Assignment
Report each line of the data below in which "camera" appears.

Excerpted data
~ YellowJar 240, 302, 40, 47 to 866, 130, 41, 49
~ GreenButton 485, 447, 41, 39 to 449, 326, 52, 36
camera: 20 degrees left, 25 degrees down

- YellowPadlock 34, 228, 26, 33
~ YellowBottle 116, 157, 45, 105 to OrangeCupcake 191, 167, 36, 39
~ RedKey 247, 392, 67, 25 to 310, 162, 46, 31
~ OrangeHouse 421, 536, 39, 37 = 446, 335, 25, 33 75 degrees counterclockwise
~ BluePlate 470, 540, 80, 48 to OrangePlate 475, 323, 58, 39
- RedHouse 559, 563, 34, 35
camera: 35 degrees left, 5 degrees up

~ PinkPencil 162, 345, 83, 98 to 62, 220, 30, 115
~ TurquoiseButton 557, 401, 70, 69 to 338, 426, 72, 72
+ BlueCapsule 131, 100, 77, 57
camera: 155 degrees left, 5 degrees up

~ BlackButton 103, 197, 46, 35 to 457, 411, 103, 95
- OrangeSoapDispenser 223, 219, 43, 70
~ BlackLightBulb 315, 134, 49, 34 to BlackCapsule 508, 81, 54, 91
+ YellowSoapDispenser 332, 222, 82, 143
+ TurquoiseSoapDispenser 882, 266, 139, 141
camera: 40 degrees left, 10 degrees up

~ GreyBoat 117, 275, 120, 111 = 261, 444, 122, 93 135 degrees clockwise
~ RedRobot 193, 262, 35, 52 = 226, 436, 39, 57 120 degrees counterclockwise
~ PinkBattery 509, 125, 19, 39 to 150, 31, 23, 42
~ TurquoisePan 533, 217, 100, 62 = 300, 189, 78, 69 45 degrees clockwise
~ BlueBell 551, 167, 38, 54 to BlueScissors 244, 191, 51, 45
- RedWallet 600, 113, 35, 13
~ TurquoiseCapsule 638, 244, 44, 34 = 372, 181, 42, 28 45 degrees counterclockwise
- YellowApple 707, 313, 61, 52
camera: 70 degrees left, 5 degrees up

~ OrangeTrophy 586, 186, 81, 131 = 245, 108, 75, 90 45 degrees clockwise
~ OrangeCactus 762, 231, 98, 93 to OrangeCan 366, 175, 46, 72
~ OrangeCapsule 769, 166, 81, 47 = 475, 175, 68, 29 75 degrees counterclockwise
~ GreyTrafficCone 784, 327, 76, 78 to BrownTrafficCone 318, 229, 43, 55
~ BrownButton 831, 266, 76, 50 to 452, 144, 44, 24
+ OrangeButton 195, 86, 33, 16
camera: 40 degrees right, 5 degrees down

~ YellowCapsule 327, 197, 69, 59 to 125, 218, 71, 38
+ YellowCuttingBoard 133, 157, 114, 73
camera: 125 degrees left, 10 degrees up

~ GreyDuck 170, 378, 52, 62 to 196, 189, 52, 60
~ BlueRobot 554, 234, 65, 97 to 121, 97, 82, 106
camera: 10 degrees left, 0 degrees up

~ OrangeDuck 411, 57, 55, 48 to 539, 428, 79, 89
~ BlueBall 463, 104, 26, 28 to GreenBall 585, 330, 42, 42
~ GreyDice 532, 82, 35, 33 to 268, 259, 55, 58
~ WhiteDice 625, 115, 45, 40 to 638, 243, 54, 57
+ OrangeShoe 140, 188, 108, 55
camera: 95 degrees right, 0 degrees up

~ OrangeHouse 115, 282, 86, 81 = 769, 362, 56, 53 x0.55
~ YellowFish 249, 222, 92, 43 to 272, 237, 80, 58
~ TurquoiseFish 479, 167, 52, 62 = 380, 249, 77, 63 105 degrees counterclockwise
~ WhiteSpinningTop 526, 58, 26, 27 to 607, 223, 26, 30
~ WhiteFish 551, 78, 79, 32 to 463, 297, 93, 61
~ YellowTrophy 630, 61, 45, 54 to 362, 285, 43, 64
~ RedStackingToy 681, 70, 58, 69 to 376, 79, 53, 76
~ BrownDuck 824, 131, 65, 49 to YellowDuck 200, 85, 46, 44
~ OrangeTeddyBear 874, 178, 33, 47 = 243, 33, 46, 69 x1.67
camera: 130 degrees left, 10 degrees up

Written solution
camera: 20 degrees left, 25 degrees down
camera: 35 degrees left, 5 degrees up
camera: 155 degrees left, 5 degrees up
camera: 40 degrees left, 10 degrees up
camera: 70 degrees left, 5 degrees up
camera: 40 degrees right, 5 degrees down
camera: 125 degrees left, 10 degrees up
camera: 10 degrees left, 0 degrees up
camera: 95 degrees right, 0 degrees up
camera: 130 degrees left, 10 degrees up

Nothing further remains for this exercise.